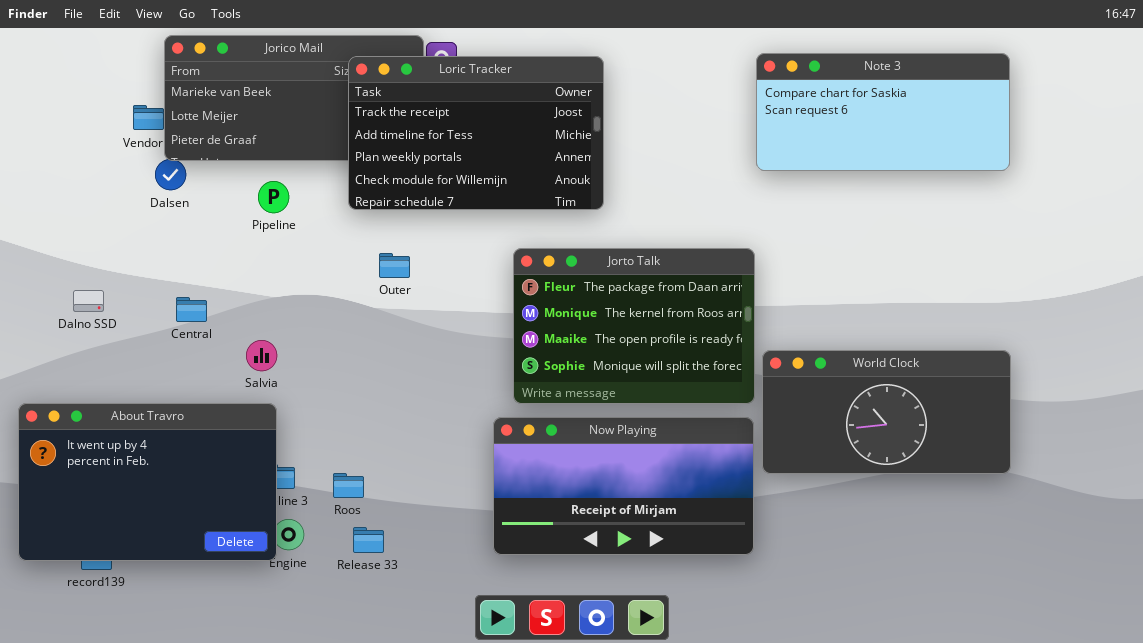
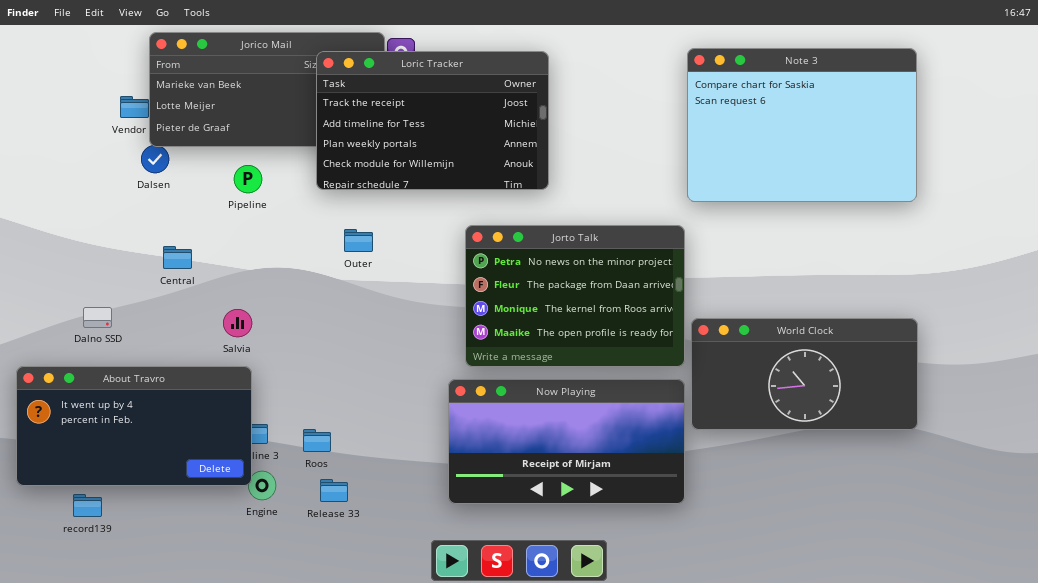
Note 3: [756,53,1010,171] -> [687,48,917,202], resized
Jorto Talk: [513,248,755,404] -> [465,225,685,367], scrolled up 1 row
Dalno SSD: [73,290,104,312] -> [83,307,112,328], moved
Central: [176,297,207,322] -> [163,246,192,269], moved
About Travro: [18,403,277,561] -> [16,366,252,486], resized

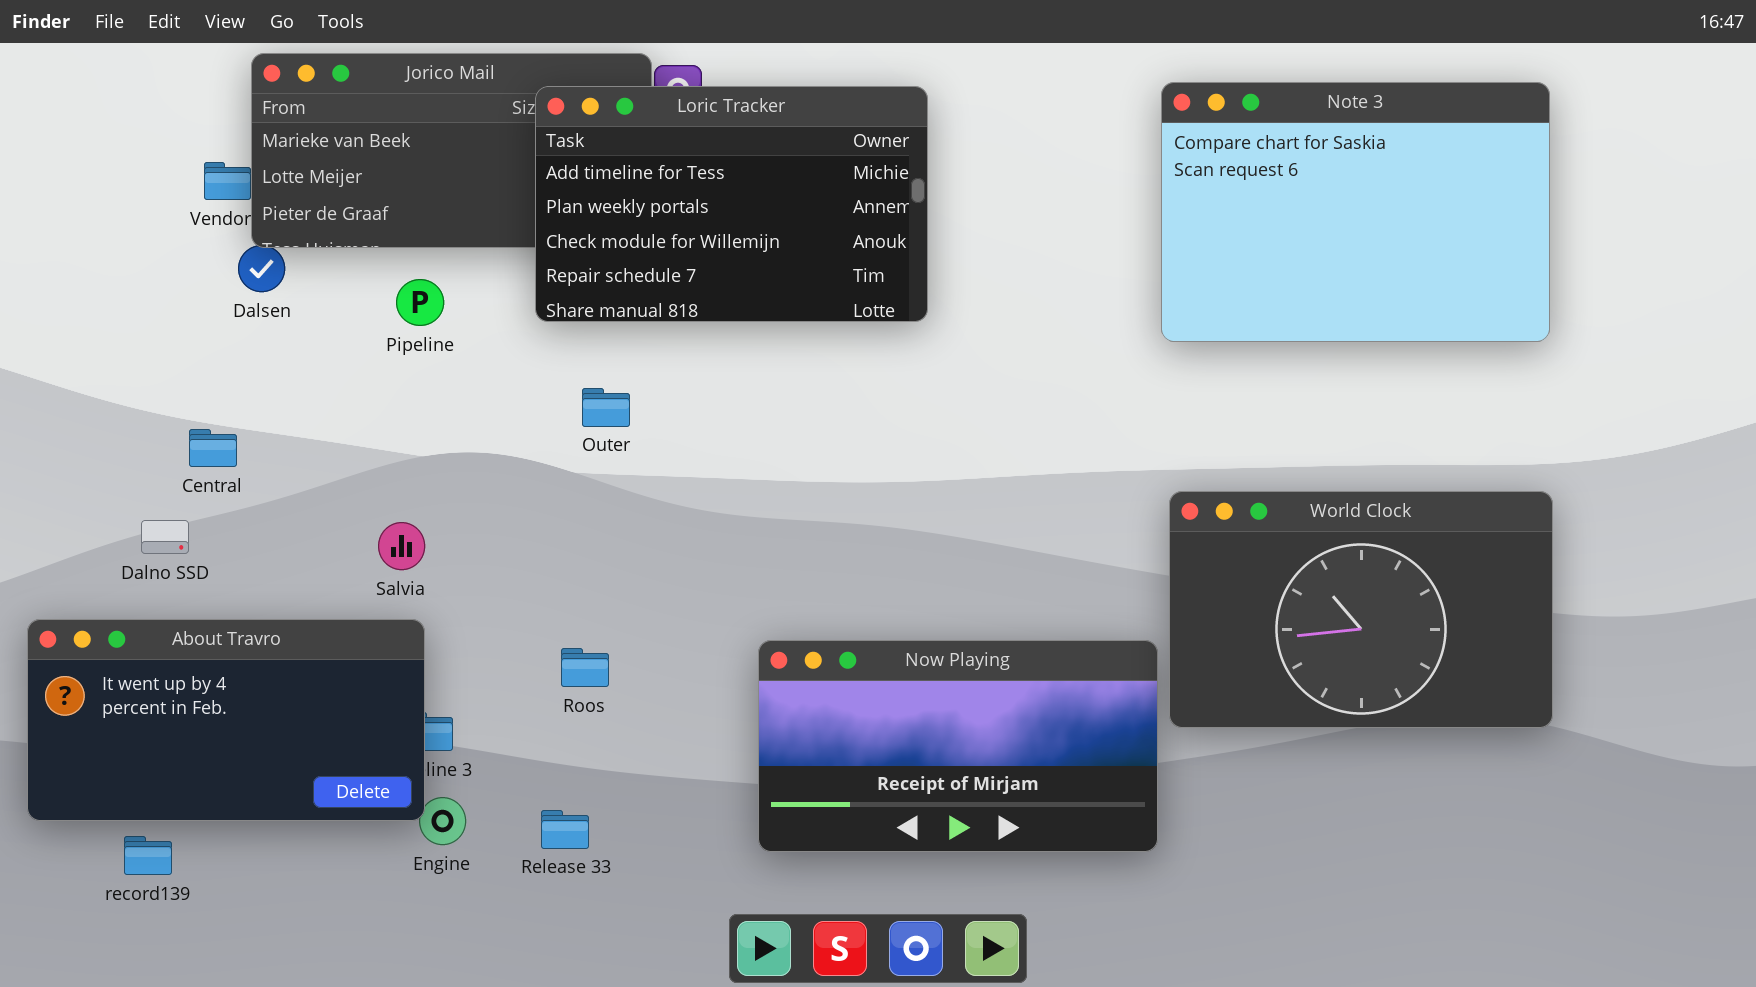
Loric Tracker: [316,51,549,190] -> [535,86,928,322], scrolled down 1 row
Jorto Talk: [465,225,685,367] -> none, closed
Central: [163,246,192,269] -> [189,429,237,467], moved
World Clock: [691,318,918,430] -> [1169,491,1553,728], resized
Roos: [303,429,331,452] -> [561,648,609,687], moved

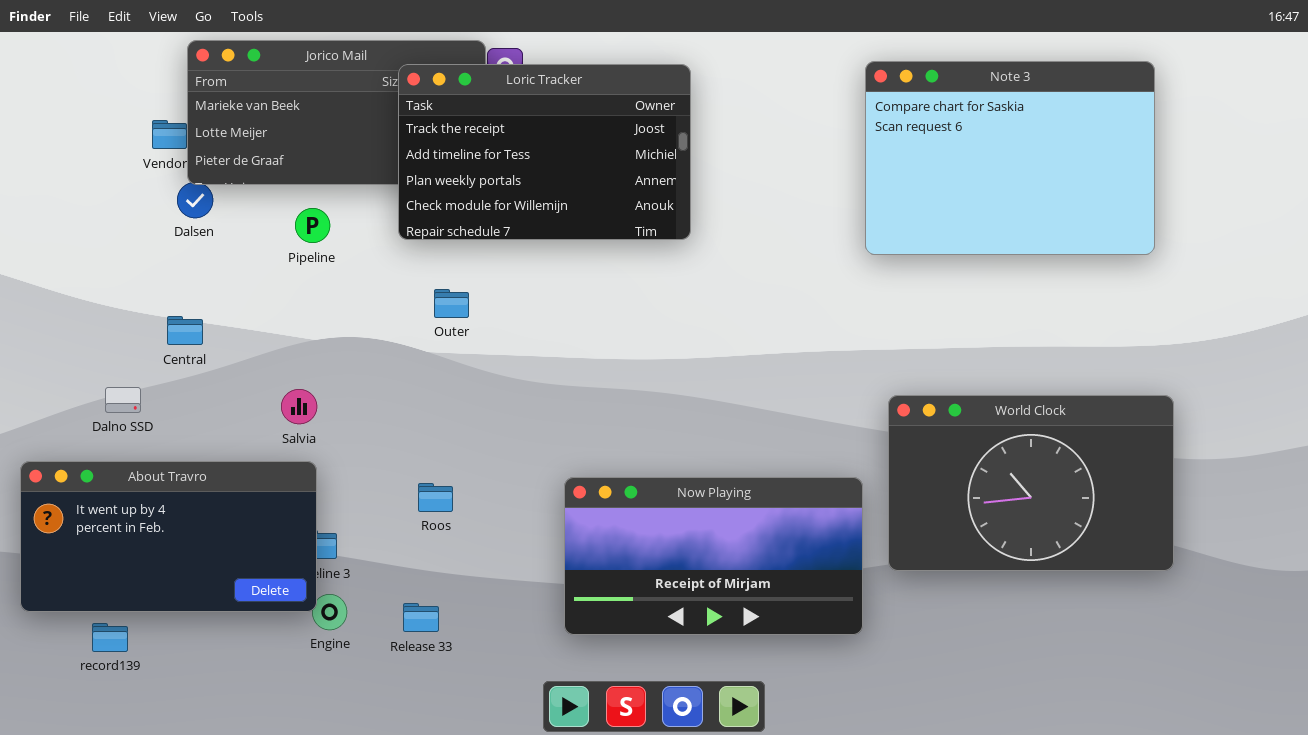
Loric Tracker: [535,86,928,322] -> [398,64,691,240], scrolled up 1 row
Central: [189,429,237,467] -> [167,316,203,345], moved
World Clock: [1169,491,1553,728] -> [888,395,1174,571], moved

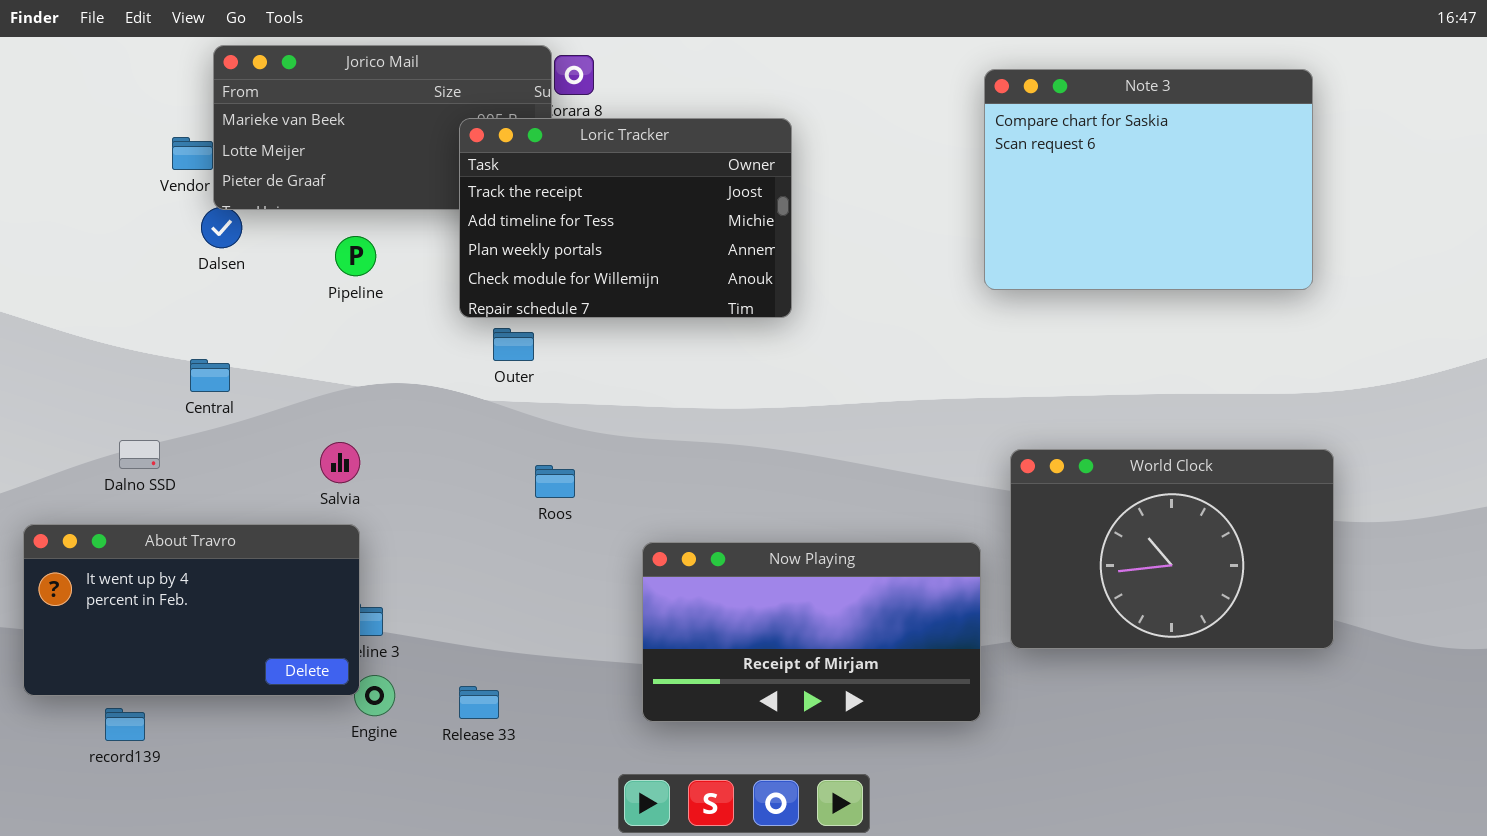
Loric Tracker: [398,64,691,240] -> [459,118,792,318], moved
Roos: [418,483,453,512] -> [535,465,575,498], moved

• [EXERCISE OBJECTIVE] Pull out every line in the material above where "World" occurs.

• [REPLY]
World Clock: [691,318,918,430] -> [1169,491,1553,728], resized
World Clock: [1169,491,1553,728] -> [888,395,1174,571], moved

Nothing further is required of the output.